Problem to solve:
Lines from the one containing "(265, 148) = (409, 289): red" through the final line of the entries below: reproduce them exactly, all of them and only them.

Records for this task:
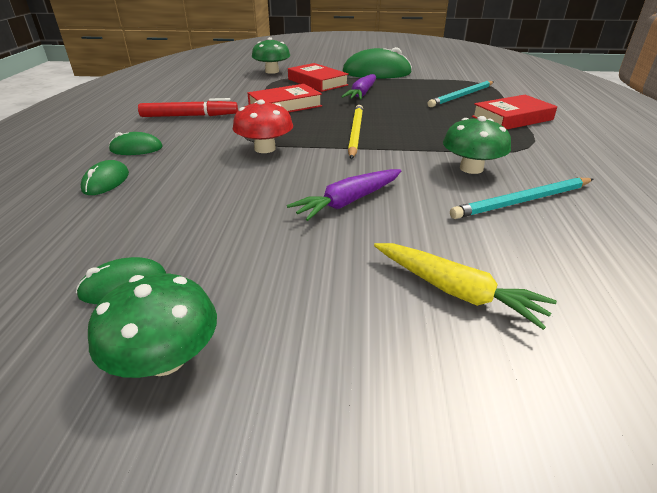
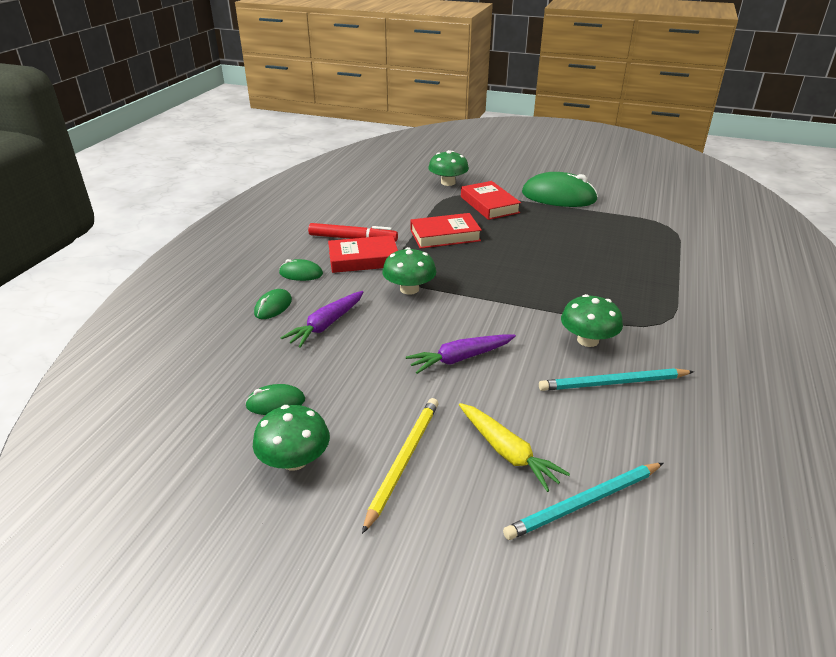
camera: 15 degrees right, 0 degrees up
(265, 148) = (409, 289): red mushroom -> green mushroom
(355, 133) = (499, 281): yellow pencil -> yellow pencil (403, 461)
(362, 94) = (528, 228): purple carrot -> purple carrot (326, 325)
(461, 96) = (634, 244): turquoise pencil -> turquoise pencil (584, 503)
(512, 118) = (669, 283): red book -> red book (363, 259)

Your solution:
(265, 148) = (409, 289): red mushroom -> green mushroom
(355, 133) = (499, 281): yellow pencil -> yellow pencil (403, 461)
(362, 94) = (528, 228): purple carrot -> purple carrot (326, 325)
(461, 96) = (634, 244): turquoise pencil -> turquoise pencil (584, 503)
(512, 118) = (669, 283): red book -> red book (363, 259)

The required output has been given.